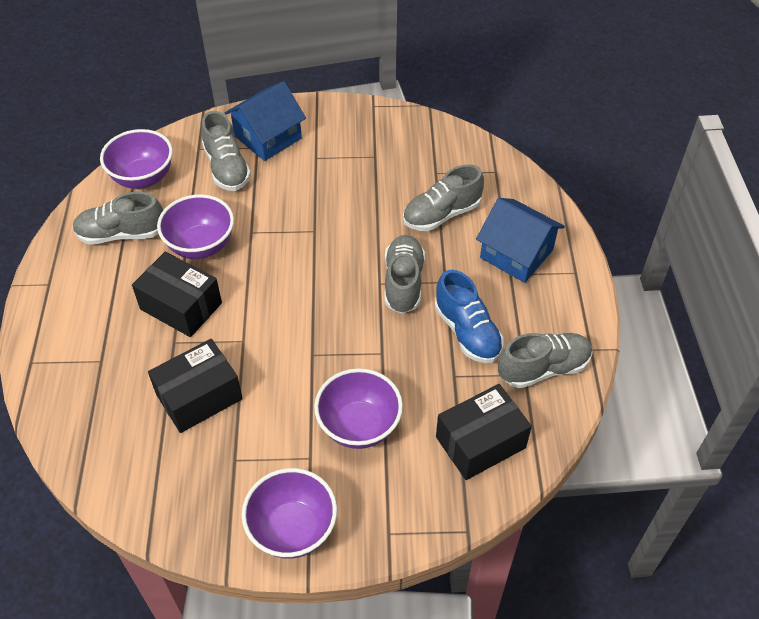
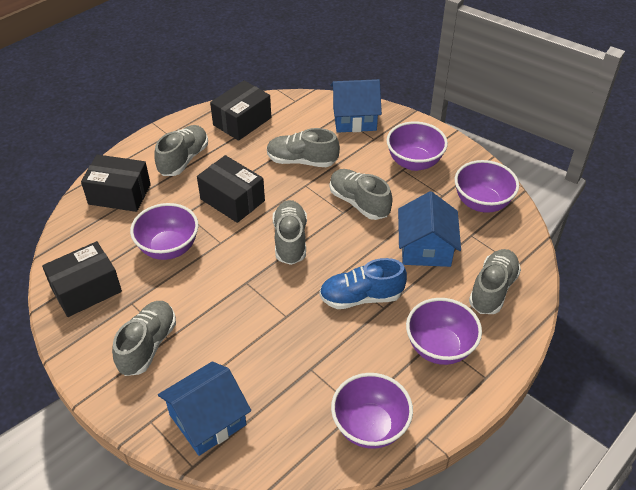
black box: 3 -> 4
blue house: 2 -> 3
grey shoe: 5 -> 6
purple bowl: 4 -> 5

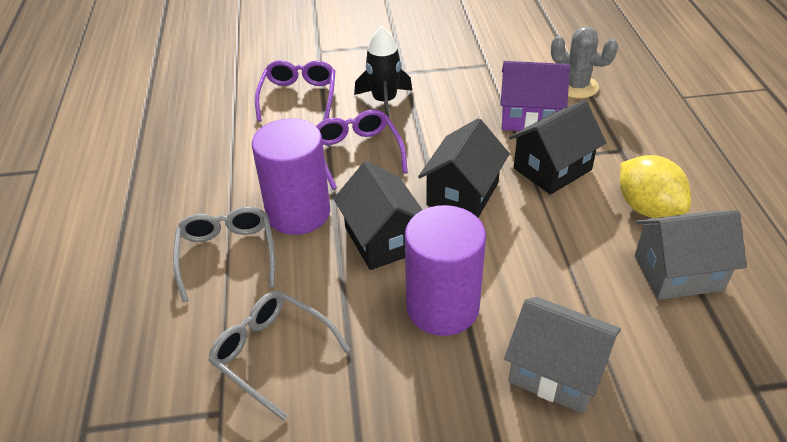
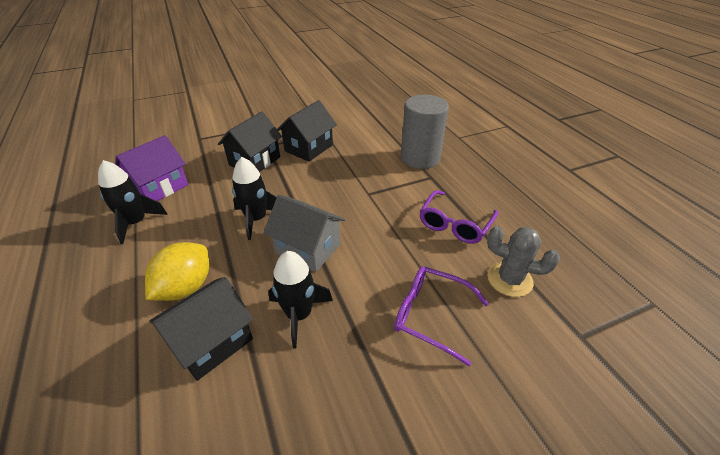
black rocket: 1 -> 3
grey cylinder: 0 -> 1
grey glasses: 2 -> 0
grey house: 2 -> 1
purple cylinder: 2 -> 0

------------------------------------------------------------------------

Pictures excluded, set down all the entries exactly.

● **Worked solution**:
black box: 3 -> 4
blue house: 2 -> 3
grey shoe: 5 -> 6
purple bowl: 4 -> 5

black rocket: 1 -> 3
grey cylinder: 0 -> 1
grey glasses: 2 -> 0
grey house: 2 -> 1
purple cylinder: 2 -> 0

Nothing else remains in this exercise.